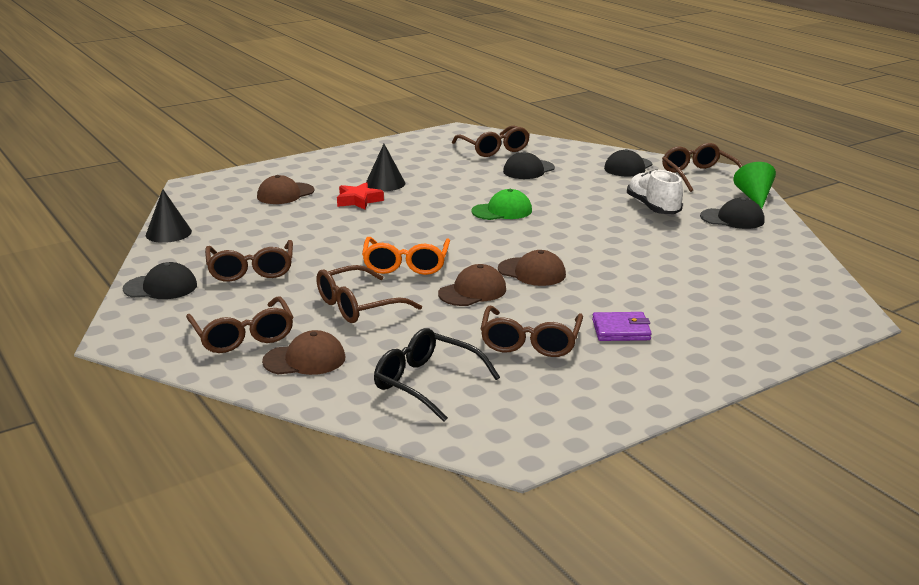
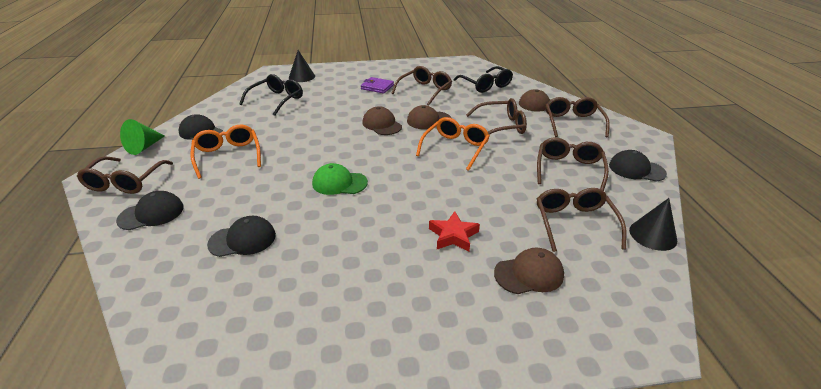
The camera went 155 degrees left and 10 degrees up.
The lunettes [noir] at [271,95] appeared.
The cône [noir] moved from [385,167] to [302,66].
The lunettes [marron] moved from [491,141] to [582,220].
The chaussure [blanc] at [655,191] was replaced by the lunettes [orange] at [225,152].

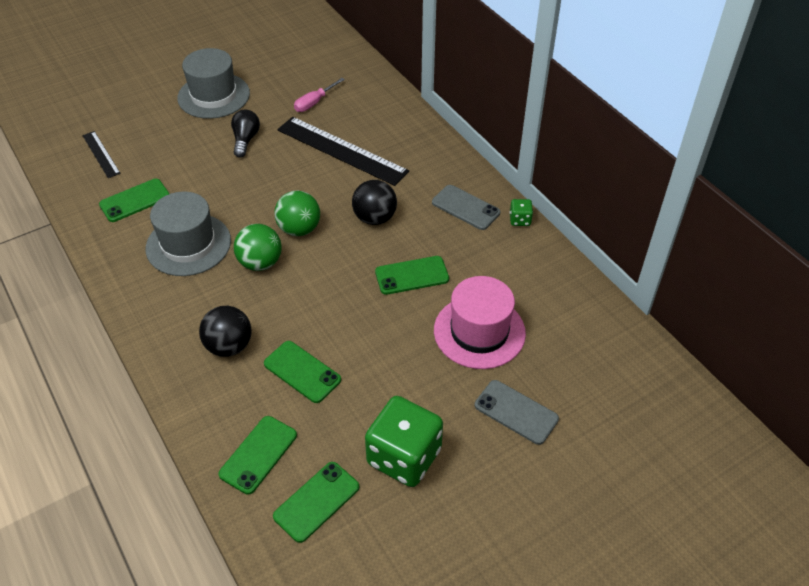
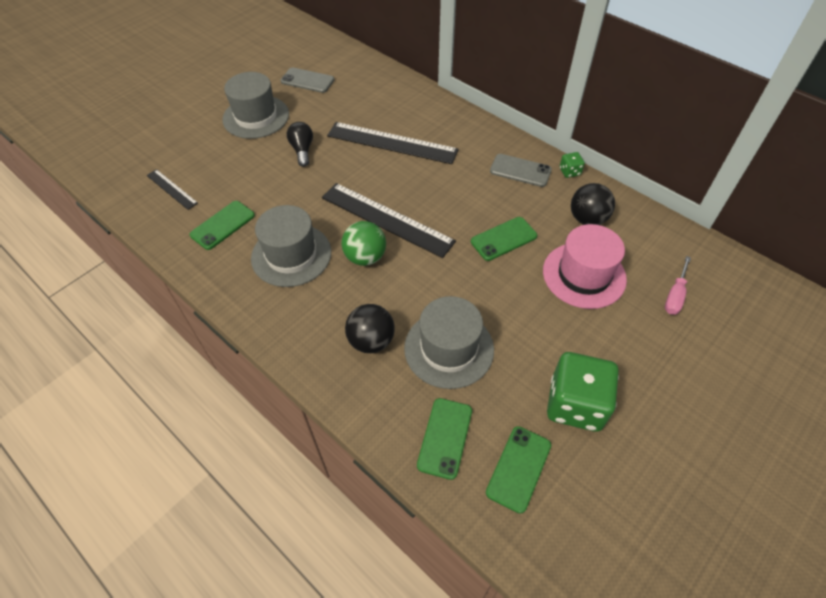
The camera went 15 degrees left and 5 degrees up.
The tournevis [rose] moved from [319,95] to [678,285].
The balle [noir] moved from [374,202] to [593,204].
The téléphone [gris] moved from [517,412] to [307,80].
The téléphone [vert] at [302,372] was replaced by the chapeau [gris] at [449,342].
The balle [vert] at [297,213] was replaced by the règle [noir] at [389,220].

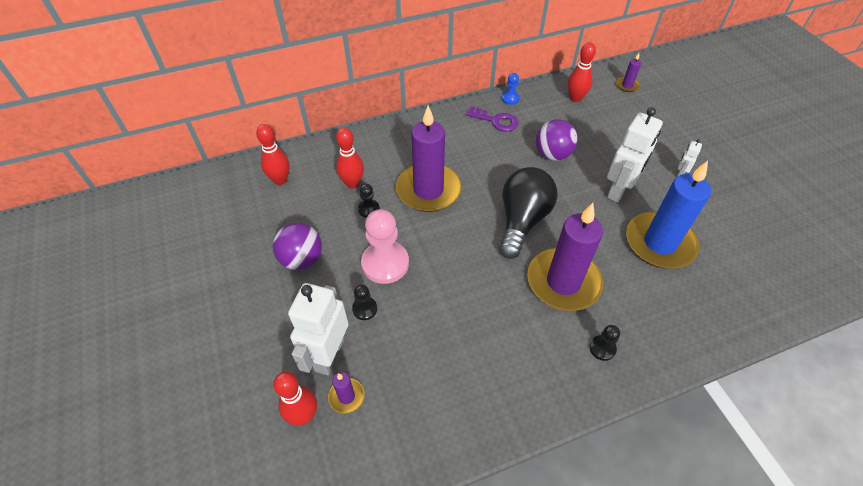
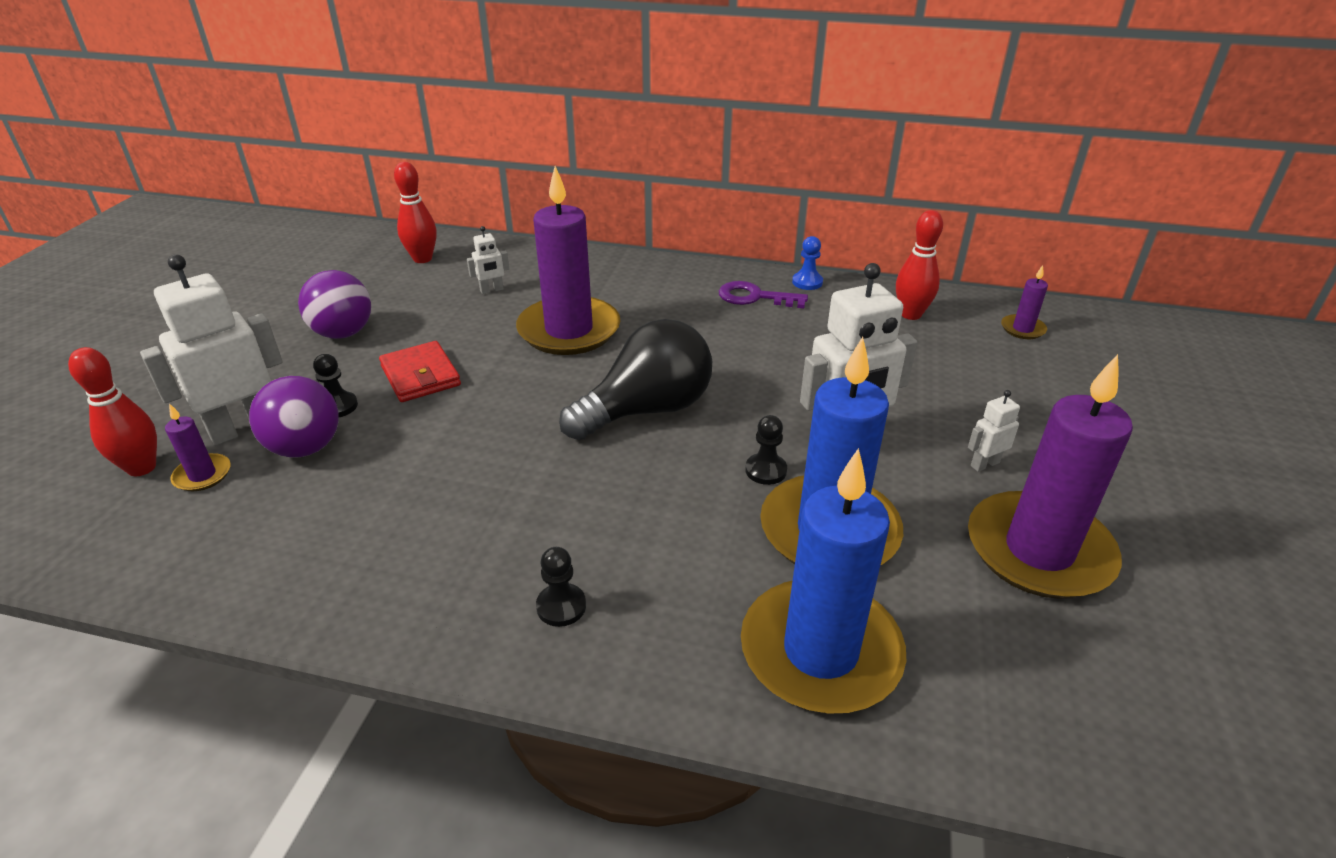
The camera went 35 degrees right and 15 degrees down.
The bougie [bleu] at [823,581] appeared.
The pion [noir] moved from [369,201] to [766,450].
The bougie [violet] moved from [565,257] to [1050,476].
The balle [violet] moved from [557,140] to [294,417].
The quille [rouge] at [350,158] was replaced by the robot [blanc] at [488,260].
The pion [rose] at [385,246] was replaced by the portefeuille [rouge] at [420,371].
The clé [violet] at [492,118] turned 135 degrees clockwise.

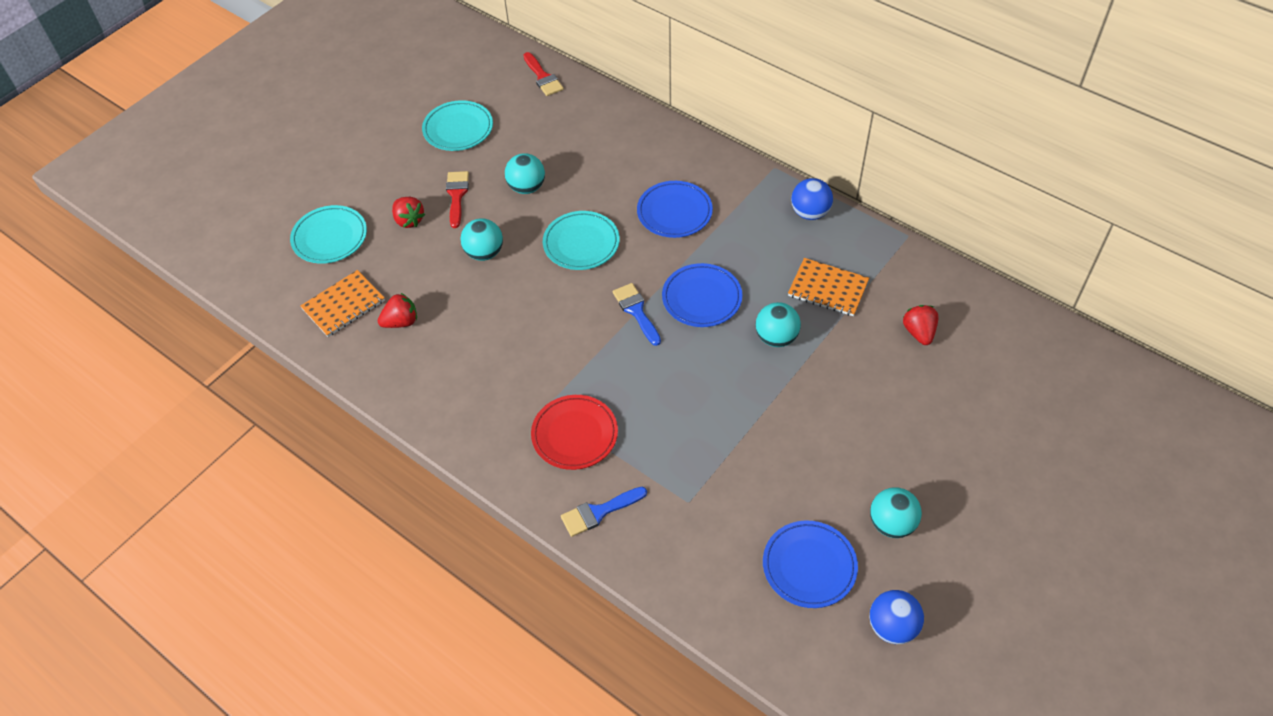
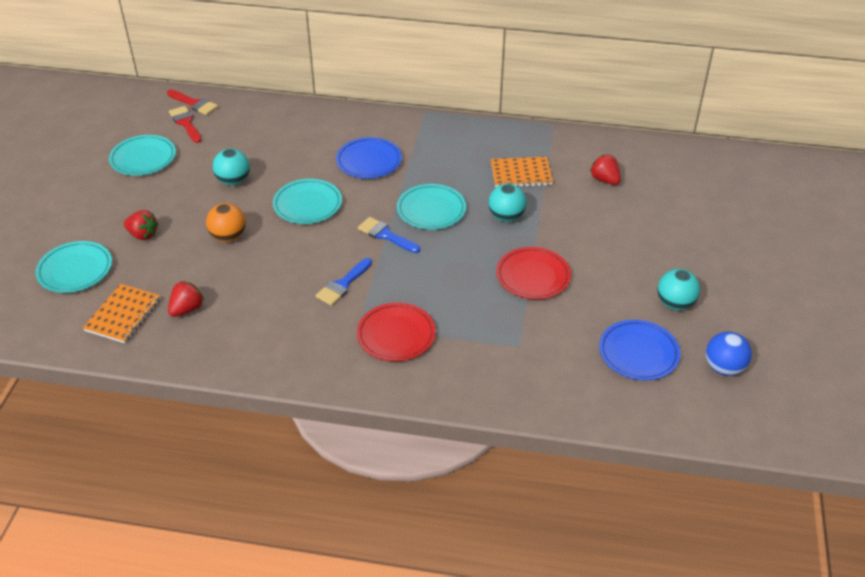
The camera went 30 degrees left and 10 degrees down.
The balle [bleu] at [812,199] disappeared.
The assiette [rouge] at [533,273] appeared.
The pinceau [rouge] moved from [457,199] to [185,124].
The pinceau [bleu] moved from [604,512] to [343,282].
The balle [turquoise] at [482,239] became the balle [orange] at [226,222].
The assiette [bleu] at [702,295] became the assiette [turquoise] at [431,207].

Your instructions: Read through the entries and copy each line in which "téléphone" appears.

Finished exercise:
The téléphone [gris] moved from [517,412] to [307,80].
The téléphone [vert] at [302,372] was replaced by the chapeau [gris] at [449,342].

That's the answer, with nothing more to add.